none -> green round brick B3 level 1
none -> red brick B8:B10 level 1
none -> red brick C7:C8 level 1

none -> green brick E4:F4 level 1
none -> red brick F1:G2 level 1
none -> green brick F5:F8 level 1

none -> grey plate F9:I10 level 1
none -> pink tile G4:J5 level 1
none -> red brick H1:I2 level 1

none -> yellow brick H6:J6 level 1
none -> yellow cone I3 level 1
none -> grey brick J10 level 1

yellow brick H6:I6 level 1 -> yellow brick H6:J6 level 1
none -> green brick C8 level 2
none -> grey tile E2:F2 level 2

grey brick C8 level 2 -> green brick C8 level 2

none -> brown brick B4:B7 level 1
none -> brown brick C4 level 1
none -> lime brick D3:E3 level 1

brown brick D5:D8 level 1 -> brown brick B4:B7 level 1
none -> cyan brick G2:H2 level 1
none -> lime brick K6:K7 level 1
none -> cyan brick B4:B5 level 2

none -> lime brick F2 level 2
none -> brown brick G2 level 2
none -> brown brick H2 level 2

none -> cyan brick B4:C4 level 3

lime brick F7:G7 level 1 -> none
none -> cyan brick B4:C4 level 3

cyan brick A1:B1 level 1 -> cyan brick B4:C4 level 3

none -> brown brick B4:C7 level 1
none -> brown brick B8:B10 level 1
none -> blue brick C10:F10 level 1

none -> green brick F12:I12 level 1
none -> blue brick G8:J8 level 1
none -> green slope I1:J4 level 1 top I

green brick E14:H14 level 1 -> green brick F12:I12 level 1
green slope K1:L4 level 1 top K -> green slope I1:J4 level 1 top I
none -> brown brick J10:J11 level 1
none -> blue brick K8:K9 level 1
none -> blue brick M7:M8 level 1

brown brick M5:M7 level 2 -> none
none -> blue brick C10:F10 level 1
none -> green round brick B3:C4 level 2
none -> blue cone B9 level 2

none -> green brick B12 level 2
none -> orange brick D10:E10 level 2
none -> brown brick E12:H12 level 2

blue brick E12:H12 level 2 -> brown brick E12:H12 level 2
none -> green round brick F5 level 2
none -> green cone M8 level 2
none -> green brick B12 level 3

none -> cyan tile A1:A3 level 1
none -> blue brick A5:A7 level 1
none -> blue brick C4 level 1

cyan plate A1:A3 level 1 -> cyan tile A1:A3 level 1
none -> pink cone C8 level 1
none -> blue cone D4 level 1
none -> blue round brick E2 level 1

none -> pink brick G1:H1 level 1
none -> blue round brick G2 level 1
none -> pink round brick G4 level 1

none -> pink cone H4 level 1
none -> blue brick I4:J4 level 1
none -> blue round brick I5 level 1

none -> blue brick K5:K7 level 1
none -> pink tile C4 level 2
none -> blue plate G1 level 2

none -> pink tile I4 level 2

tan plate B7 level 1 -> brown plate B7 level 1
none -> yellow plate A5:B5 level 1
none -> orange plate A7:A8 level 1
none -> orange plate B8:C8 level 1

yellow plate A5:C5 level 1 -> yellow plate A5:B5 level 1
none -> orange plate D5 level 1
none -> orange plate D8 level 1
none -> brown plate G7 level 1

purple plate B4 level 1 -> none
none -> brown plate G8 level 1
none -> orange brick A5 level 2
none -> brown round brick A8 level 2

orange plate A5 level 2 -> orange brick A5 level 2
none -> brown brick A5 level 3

PROBLEM TO WORK ON
Above are the records; restate each one exactly.

EXERCISE ANSWER
none -> green round brick B3 level 1
none -> red brick B8:B10 level 1
none -> red brick C7:C8 level 1

none -> green brick E4:F4 level 1
none -> red brick F1:G2 level 1
none -> green brick F5:F8 level 1

none -> grey plate F9:I10 level 1
none -> pink tile G4:J5 level 1
none -> red brick H1:I2 level 1

none -> yellow brick H6:J6 level 1
none -> yellow cone I3 level 1
none -> grey brick J10 level 1

yellow brick H6:I6 level 1 -> yellow brick H6:J6 level 1
none -> green brick C8 level 2
none -> grey tile E2:F2 level 2

grey brick C8 level 2 -> green brick C8 level 2

none -> brown brick B4:B7 level 1
none -> brown brick C4 level 1
none -> lime brick D3:E3 level 1

brown brick D5:D8 level 1 -> brown brick B4:B7 level 1
none -> cyan brick G2:H2 level 1
none -> lime brick K6:K7 level 1
none -> cyan brick B4:B5 level 2

none -> lime brick F2 level 2
none -> brown brick G2 level 2
none -> brown brick H2 level 2

none -> cyan brick B4:C4 level 3

lime brick F7:G7 level 1 -> none
none -> cyan brick B4:C4 level 3

cyan brick A1:B1 level 1 -> cyan brick B4:C4 level 3

none -> brown brick B4:C7 level 1
none -> brown brick B8:B10 level 1
none -> blue brick C10:F10 level 1

none -> green brick F12:I12 level 1
none -> blue brick G8:J8 level 1
none -> green slope I1:J4 level 1 top I

green brick E14:H14 level 1 -> green brick F12:I12 level 1
green slope K1:L4 level 1 top K -> green slope I1:J4 level 1 top I
none -> brown brick J10:J11 level 1
none -> blue brick K8:K9 level 1
none -> blue brick M7:M8 level 1

brown brick M5:M7 level 2 -> none
none -> blue brick C10:F10 level 1
none -> green round brick B3:C4 level 2
none -> blue cone B9 level 2

none -> green brick B12 level 2
none -> orange brick D10:E10 level 2
none -> brown brick E12:H12 level 2

blue brick E12:H12 level 2 -> brown brick E12:H12 level 2
none -> green round brick F5 level 2
none -> green cone M8 level 2
none -> green brick B12 level 3

none -> cyan tile A1:A3 level 1
none -> blue brick A5:A7 level 1
none -> blue brick C4 level 1

cyan plate A1:A3 level 1 -> cyan tile A1:A3 level 1
none -> pink cone C8 level 1
none -> blue cone D4 level 1
none -> blue round brick E2 level 1

none -> pink brick G1:H1 level 1
none -> blue round brick G2 level 1
none -> pink round brick G4 level 1

none -> pink cone H4 level 1
none -> blue brick I4:J4 level 1
none -> blue round brick I5 level 1

none -> blue brick K5:K7 level 1
none -> pink tile C4 level 2
none -> blue plate G1 level 2

none -> pink tile I4 level 2

tan plate B7 level 1 -> brown plate B7 level 1
none -> yellow plate A5:B5 level 1
none -> orange plate A7:A8 level 1
none -> orange plate B8:C8 level 1

yellow plate A5:C5 level 1 -> yellow plate A5:B5 level 1
none -> orange plate D5 level 1
none -> orange plate D8 level 1
none -> brown plate G7 level 1

purple plate B4 level 1 -> none
none -> brown plate G8 level 1
none -> orange brick A5 level 2
none -> brown round brick A8 level 2

orange plate A5 level 2 -> orange brick A5 level 2
none -> brown brick A5 level 3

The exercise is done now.